● INSTRUCTIONS TO FOLLOW:
Below is a listing. Write out exactly its lines between the one holding "grey brick A1:B1" and the one holding "orange brick H3:H5", inclusive.
[Opening PROVIDED RECORDS section]
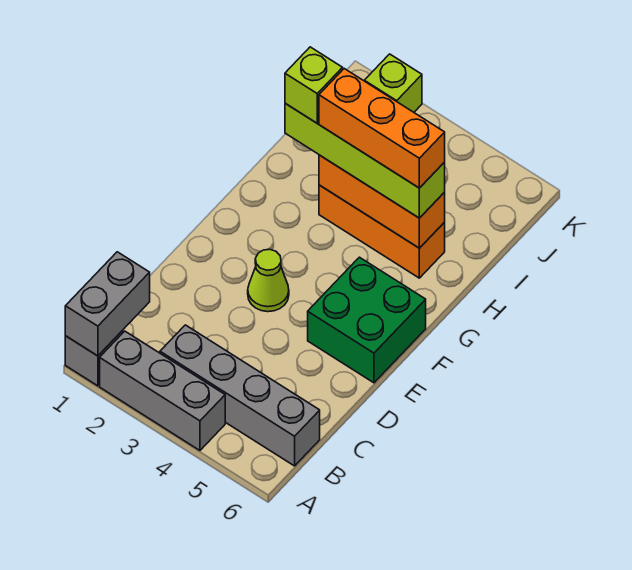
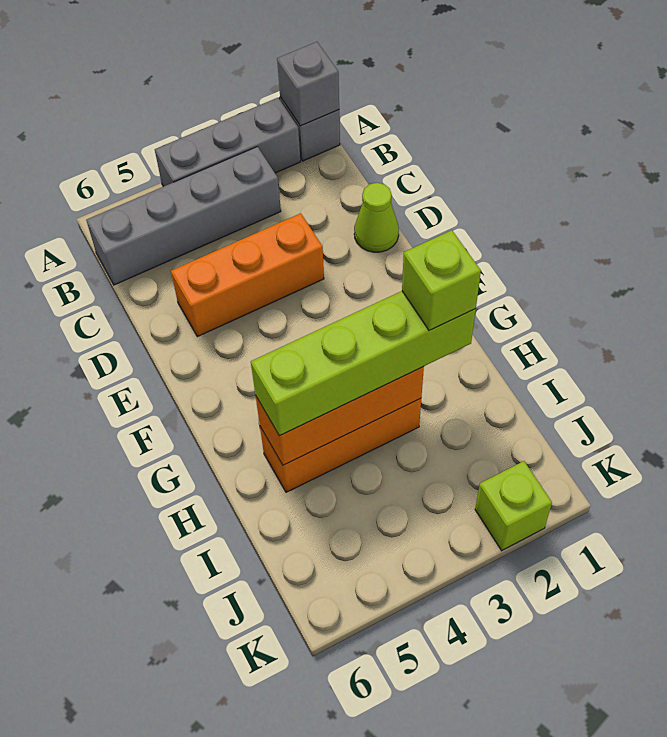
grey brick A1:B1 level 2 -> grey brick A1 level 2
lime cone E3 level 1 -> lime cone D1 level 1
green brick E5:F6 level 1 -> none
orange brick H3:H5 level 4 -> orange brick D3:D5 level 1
[Closing PROVIDED RECORDS section]
[Opening PROVIDED RECORDS section]
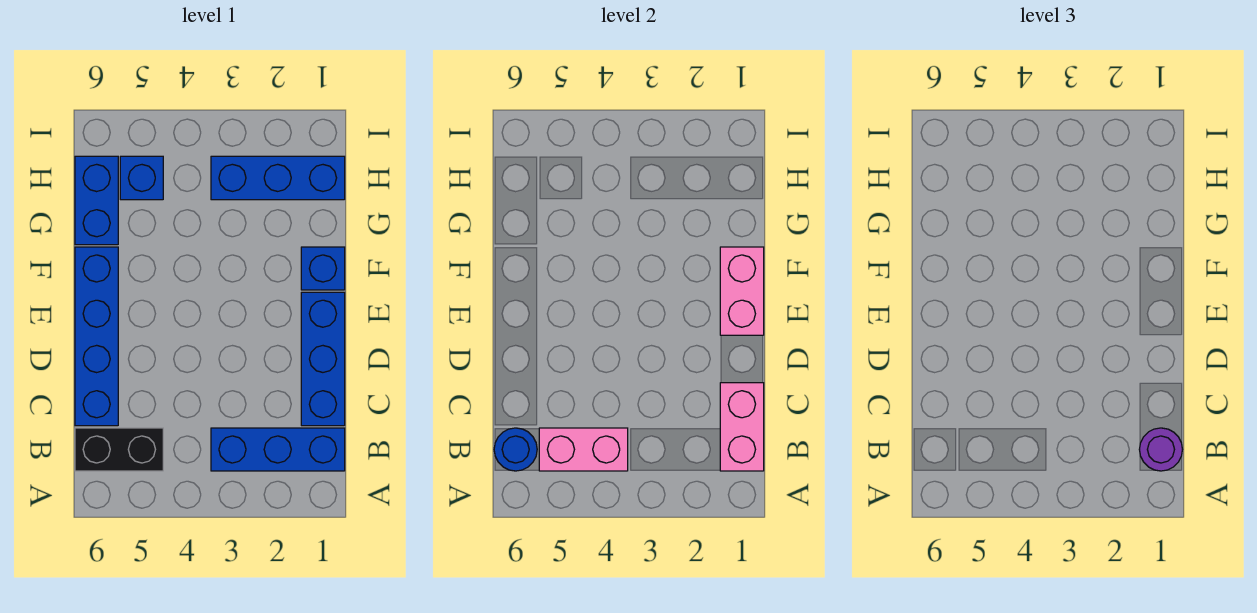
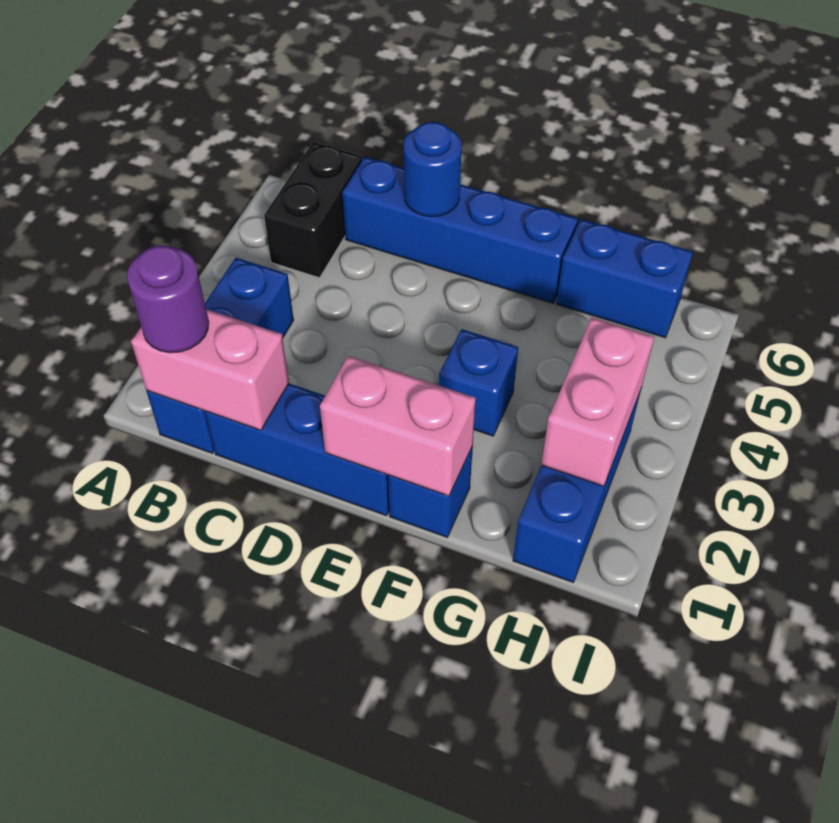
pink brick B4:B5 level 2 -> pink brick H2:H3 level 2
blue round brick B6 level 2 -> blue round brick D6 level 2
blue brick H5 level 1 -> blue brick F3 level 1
[Closing PROVIDED RECORDS section]
● COMPLETED EXERCISE:
grey brick A1:B1 level 2 -> grey brick A1 level 2
lime cone E3 level 1 -> lime cone D1 level 1
green brick E5:F6 level 1 -> none
orange brick H3:H5 level 4 -> orange brick D3:D5 level 1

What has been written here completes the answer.